**Problem to work on:**
Among the entries that follow, count the lines with the word "heart" and report the number by itself.

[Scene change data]
^^^^^^^^

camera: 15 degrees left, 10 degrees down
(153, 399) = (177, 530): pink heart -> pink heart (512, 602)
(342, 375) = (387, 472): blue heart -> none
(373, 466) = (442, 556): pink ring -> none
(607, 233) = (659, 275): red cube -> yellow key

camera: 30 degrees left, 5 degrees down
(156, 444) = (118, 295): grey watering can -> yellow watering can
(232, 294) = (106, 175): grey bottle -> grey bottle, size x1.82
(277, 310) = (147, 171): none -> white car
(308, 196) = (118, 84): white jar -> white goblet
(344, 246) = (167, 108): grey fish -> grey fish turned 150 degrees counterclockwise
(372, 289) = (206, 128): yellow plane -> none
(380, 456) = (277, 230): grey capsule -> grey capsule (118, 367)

^^^^^^^^

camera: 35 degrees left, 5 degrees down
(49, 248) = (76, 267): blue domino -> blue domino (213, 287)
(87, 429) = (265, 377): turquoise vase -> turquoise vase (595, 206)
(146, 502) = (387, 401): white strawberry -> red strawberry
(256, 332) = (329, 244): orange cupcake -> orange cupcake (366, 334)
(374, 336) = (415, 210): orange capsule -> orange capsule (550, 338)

^^^^^^^^

**Task response:**
2